* [Activity]: Nothing but the lines from the one with "(250, 170) = (583, 536): red" down to the one with "(779, 146) = (248, 161): white" should be returned, exactly and with both ends included, from the material below.

───── Source information

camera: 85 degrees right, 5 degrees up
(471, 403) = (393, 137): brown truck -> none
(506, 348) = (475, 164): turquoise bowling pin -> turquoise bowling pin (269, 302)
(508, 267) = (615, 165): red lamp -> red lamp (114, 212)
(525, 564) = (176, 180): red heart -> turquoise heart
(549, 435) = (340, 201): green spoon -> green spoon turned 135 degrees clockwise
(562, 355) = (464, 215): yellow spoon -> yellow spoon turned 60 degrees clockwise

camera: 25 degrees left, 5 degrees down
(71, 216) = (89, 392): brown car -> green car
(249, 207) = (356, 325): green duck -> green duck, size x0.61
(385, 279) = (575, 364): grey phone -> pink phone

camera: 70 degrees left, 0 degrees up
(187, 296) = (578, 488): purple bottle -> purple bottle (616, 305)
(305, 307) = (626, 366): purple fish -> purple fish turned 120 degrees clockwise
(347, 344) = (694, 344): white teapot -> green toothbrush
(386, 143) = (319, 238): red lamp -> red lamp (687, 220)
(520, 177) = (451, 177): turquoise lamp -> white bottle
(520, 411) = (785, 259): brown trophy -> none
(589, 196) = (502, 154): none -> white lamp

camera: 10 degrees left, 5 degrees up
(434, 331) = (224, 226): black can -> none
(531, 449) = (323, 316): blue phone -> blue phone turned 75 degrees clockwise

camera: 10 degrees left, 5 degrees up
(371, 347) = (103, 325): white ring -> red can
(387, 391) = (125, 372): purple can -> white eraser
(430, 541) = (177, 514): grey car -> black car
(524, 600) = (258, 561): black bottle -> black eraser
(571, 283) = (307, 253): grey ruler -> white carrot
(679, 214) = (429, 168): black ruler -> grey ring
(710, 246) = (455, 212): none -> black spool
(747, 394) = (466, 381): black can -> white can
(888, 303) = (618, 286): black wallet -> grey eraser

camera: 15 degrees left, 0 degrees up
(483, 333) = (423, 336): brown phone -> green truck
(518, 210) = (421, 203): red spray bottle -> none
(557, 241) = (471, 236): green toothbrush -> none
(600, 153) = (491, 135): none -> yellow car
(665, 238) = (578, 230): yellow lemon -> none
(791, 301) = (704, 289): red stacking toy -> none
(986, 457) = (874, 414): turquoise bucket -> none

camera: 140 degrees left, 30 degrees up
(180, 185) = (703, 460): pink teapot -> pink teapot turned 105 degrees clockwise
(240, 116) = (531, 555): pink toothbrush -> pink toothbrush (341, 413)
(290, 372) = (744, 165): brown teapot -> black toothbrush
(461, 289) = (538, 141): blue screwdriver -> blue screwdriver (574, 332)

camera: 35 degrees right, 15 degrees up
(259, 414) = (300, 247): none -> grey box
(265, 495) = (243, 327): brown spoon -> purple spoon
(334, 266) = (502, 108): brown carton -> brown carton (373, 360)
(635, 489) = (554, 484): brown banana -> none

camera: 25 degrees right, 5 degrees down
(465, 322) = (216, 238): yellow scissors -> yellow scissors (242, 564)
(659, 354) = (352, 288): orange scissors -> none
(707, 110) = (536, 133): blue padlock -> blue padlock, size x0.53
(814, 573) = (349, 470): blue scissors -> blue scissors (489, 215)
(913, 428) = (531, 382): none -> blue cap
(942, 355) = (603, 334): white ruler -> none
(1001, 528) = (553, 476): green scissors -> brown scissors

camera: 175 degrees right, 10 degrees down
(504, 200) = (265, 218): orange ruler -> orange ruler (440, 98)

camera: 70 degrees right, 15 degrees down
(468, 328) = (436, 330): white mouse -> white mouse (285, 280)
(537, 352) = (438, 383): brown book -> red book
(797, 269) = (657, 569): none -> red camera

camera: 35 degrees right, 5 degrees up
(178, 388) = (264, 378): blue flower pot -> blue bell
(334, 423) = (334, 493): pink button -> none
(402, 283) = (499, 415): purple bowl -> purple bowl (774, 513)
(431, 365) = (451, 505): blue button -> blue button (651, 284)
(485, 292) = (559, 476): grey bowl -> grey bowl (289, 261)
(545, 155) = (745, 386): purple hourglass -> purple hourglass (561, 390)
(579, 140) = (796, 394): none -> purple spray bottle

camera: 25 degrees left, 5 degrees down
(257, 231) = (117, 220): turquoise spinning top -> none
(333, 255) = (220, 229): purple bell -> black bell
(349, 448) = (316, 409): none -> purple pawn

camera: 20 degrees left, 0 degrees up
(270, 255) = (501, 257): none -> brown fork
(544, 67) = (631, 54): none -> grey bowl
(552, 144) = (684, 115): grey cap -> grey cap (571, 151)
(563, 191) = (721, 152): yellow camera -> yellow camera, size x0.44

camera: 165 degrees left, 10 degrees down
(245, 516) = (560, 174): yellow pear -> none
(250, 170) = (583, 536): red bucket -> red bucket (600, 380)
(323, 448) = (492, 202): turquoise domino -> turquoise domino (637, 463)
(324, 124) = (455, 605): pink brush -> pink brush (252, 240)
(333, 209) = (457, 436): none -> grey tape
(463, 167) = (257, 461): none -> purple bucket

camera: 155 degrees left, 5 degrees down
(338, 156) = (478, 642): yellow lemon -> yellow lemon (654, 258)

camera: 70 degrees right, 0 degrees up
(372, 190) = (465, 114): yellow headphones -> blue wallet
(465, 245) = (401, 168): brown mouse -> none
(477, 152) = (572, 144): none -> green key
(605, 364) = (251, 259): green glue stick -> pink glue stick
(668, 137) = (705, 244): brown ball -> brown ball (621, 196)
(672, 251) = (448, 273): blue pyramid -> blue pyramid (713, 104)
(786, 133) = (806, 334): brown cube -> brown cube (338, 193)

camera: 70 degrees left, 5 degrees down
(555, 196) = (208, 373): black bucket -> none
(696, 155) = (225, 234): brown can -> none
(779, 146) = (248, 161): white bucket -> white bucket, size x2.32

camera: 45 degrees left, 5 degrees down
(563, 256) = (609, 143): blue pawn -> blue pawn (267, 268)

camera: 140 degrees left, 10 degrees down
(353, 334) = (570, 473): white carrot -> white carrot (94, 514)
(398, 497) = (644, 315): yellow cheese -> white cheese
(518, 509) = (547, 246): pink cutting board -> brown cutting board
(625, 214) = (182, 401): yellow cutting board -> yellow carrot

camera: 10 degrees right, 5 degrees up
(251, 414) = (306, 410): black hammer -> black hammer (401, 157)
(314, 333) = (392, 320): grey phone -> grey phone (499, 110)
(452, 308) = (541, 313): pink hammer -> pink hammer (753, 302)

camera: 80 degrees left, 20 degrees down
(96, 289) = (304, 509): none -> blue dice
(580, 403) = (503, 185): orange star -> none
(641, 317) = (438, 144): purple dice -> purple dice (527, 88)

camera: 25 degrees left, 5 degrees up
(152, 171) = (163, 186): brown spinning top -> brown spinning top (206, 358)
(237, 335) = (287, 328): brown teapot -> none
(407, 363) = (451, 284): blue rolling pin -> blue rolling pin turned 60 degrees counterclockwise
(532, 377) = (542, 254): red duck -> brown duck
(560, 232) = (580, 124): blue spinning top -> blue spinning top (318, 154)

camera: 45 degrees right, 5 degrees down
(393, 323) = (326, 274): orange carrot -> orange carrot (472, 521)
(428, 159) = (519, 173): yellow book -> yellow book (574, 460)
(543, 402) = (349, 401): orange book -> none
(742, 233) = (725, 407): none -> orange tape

──────────

* [Written solution]:
(250, 170) = (583, 536): red bucket -> red bucket (600, 380)
(323, 448) = (492, 202): turquoise domino -> turquoise domino (637, 463)
(324, 124) = (455, 605): pink brush -> pink brush (252, 240)
(333, 209) = (457, 436): none -> grey tape
(463, 167) = (257, 461): none -> purple bucket

camera: 155 degrees left, 5 degrees down
(338, 156) = (478, 642): yellow lemon -> yellow lemon (654, 258)

camera: 70 degrees right, 0 degrees up
(372, 190) = (465, 114): yellow headphones -> blue wallet
(465, 245) = (401, 168): brown mouse -> none
(477, 152) = (572, 144): none -> green key
(605, 364) = (251, 259): green glue stick -> pink glue stick
(668, 137) = (705, 244): brown ball -> brown ball (621, 196)
(672, 251) = (448, 273): blue pyramid -> blue pyramid (713, 104)
(786, 133) = (806, 334): brown cube -> brown cube (338, 193)

camera: 70 degrees left, 5 degrees down
(555, 196) = (208, 373): black bucket -> none
(696, 155) = (225, 234): brown can -> none
(779, 146) = (248, 161): white bucket -> white bucket, size x2.32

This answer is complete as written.